• **Before and after images**
··········

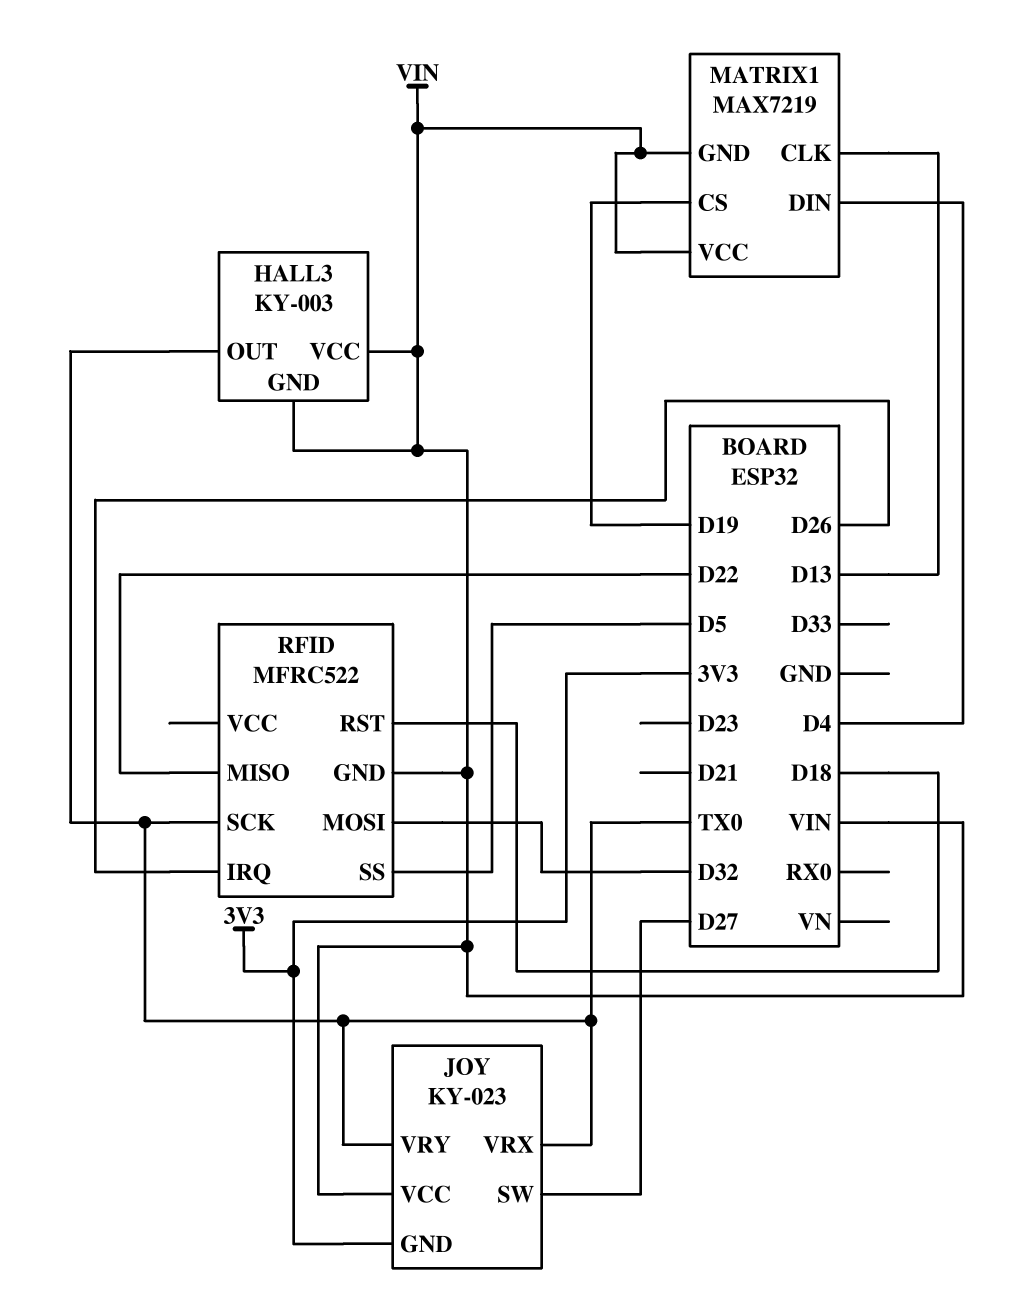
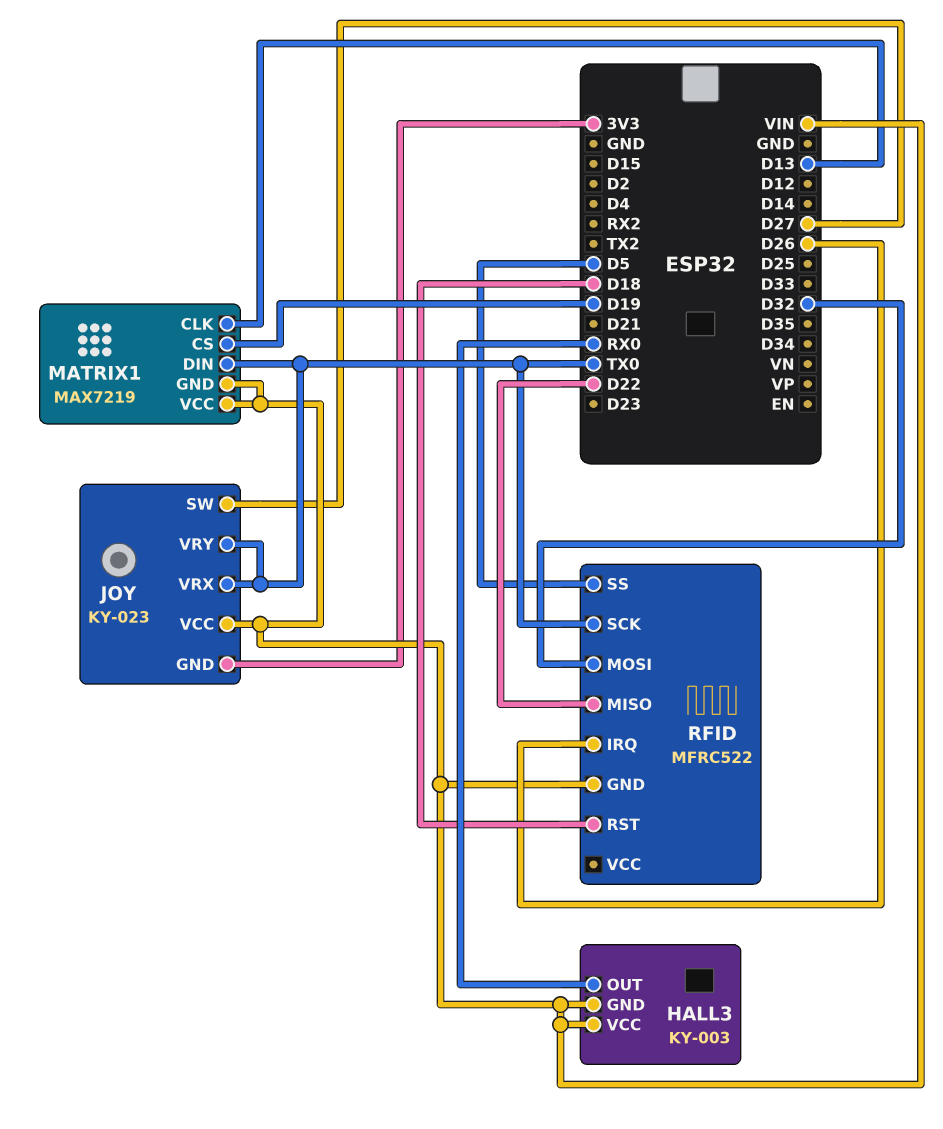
HALL3 pin OUT: TX0 -> RX0
MATRIX1 pin DIN: D4 -> TX0

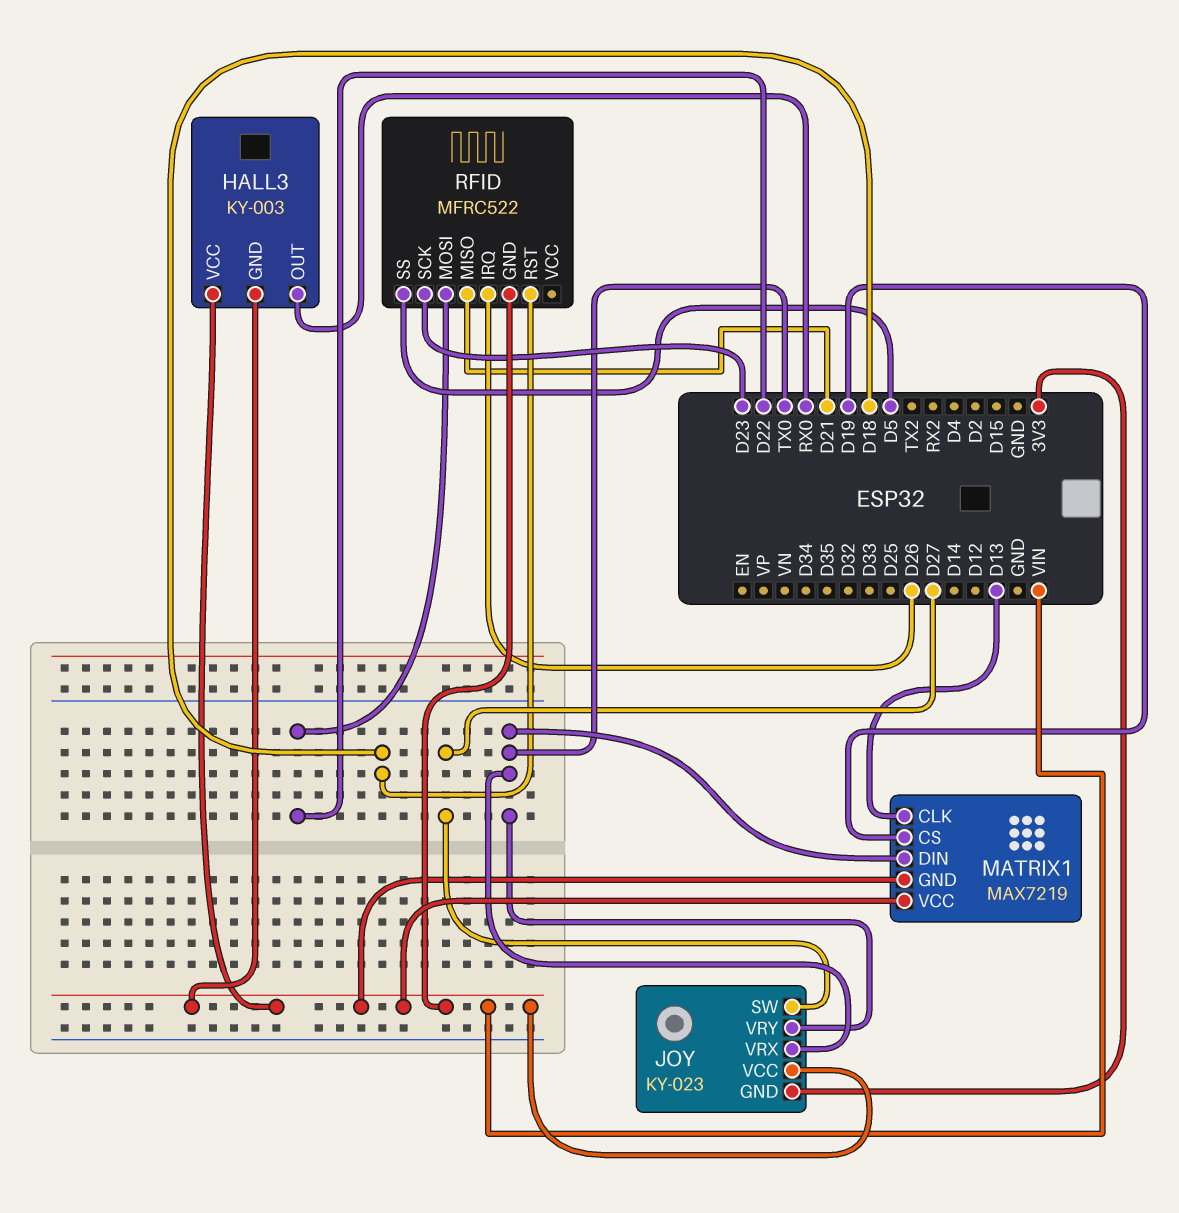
RFID pin MISO: D22 -> D21
RFID pin MOSI: D32 -> D22
RFID pin SCK: TX0 -> D23

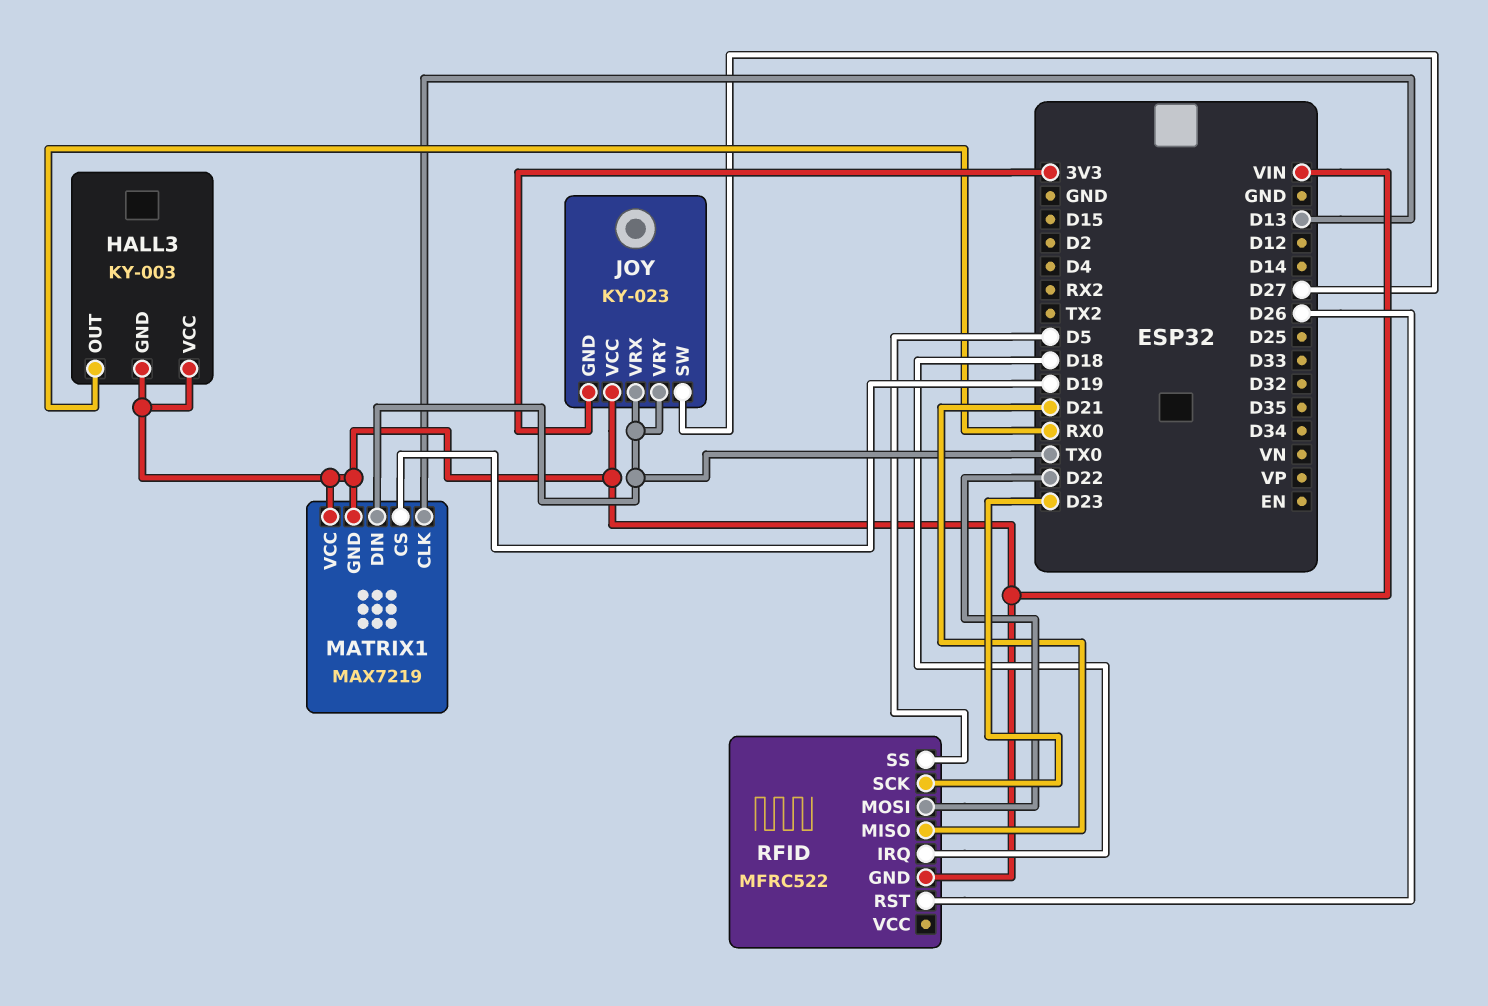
RFID pin IRQ: D26 -> D18
RFID pin RST: D18 -> D26

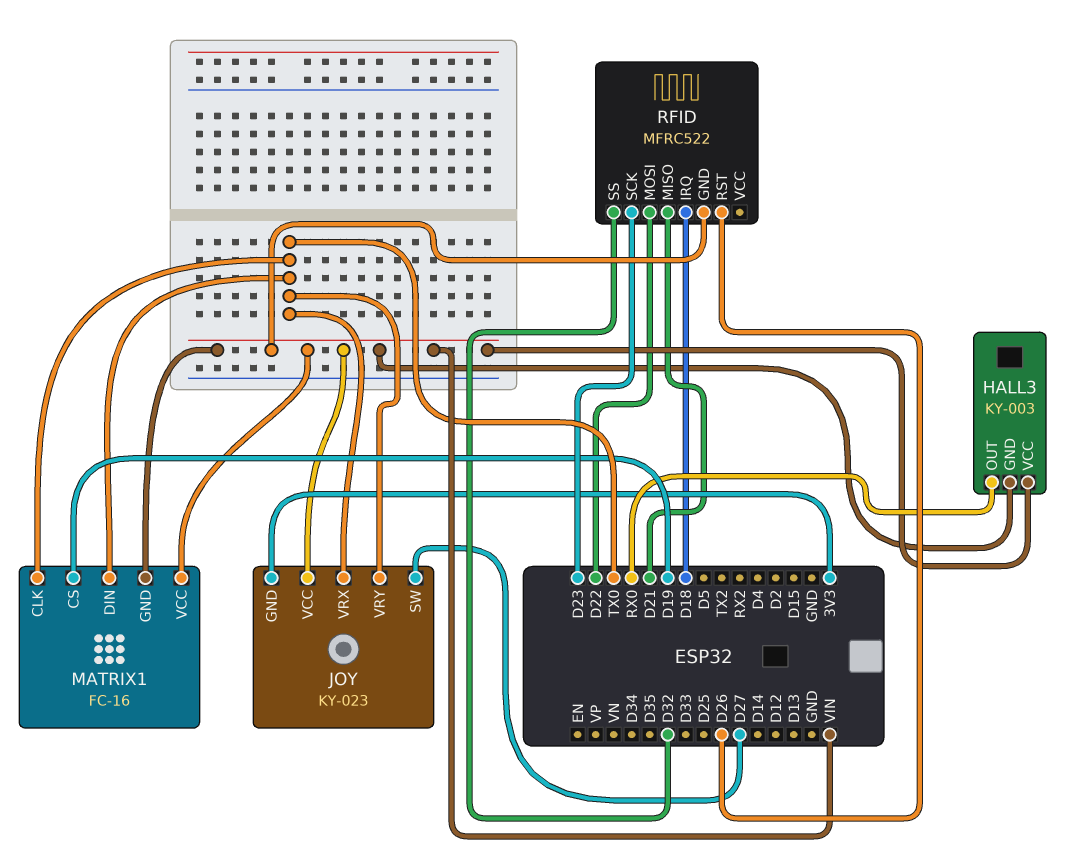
MATRIX1: MAX7219 -> FC-16
MATRIX1 pin CLK: D13 -> TX0
RFID pin SS: D5 -> D32

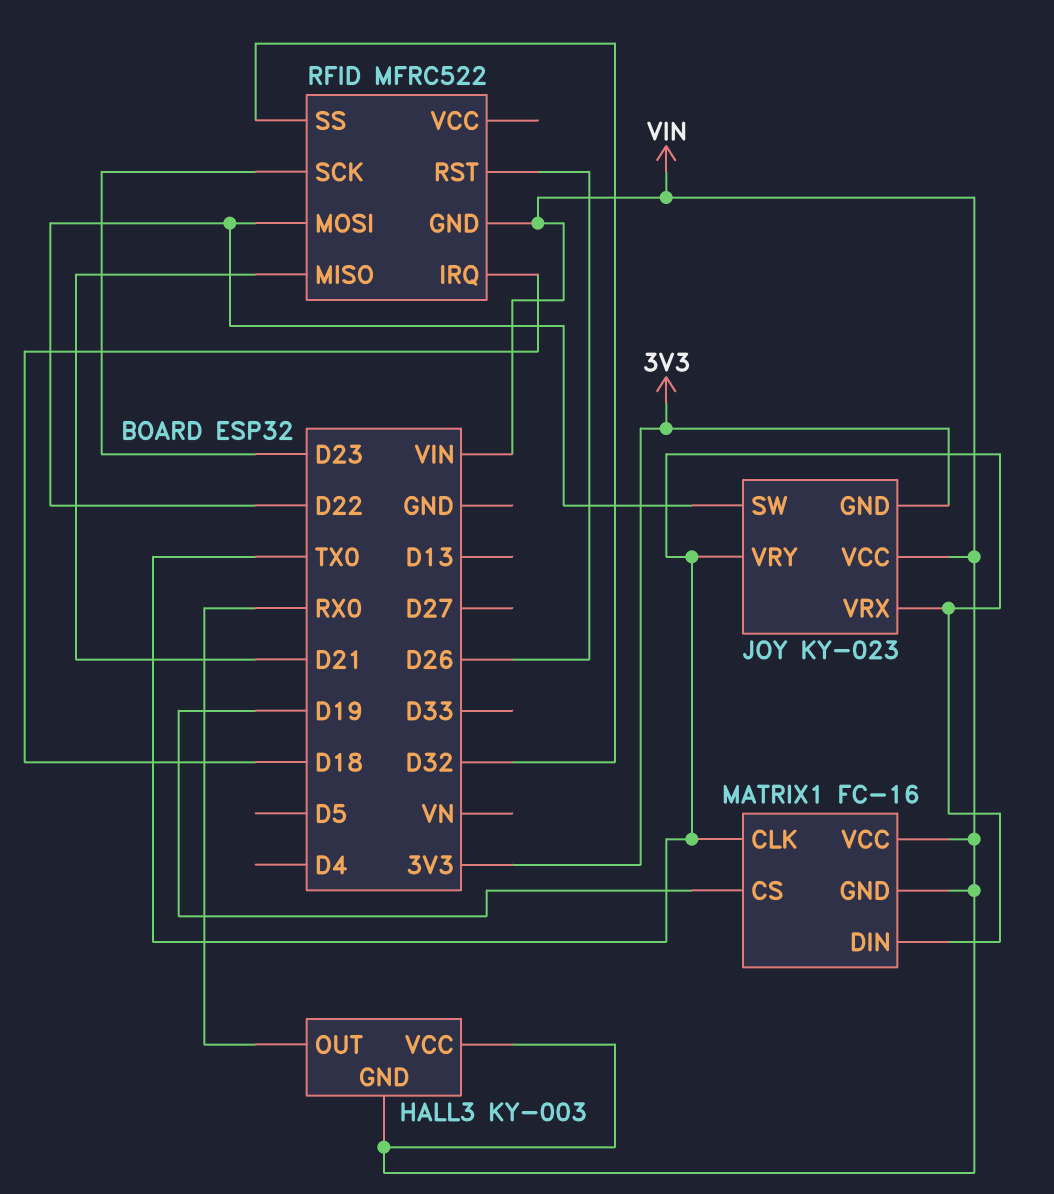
JOY pin SW: D27 -> D22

··········

Considering only the data above, return the lines in which "RFID" occurs.

RFID pin MISO: D22 -> D21
RFID pin MOSI: D32 -> D22
RFID pin SCK: TX0 -> D23
RFID pin IRQ: D26 -> D18
RFID pin RST: D18 -> D26
RFID pin SS: D5 -> D32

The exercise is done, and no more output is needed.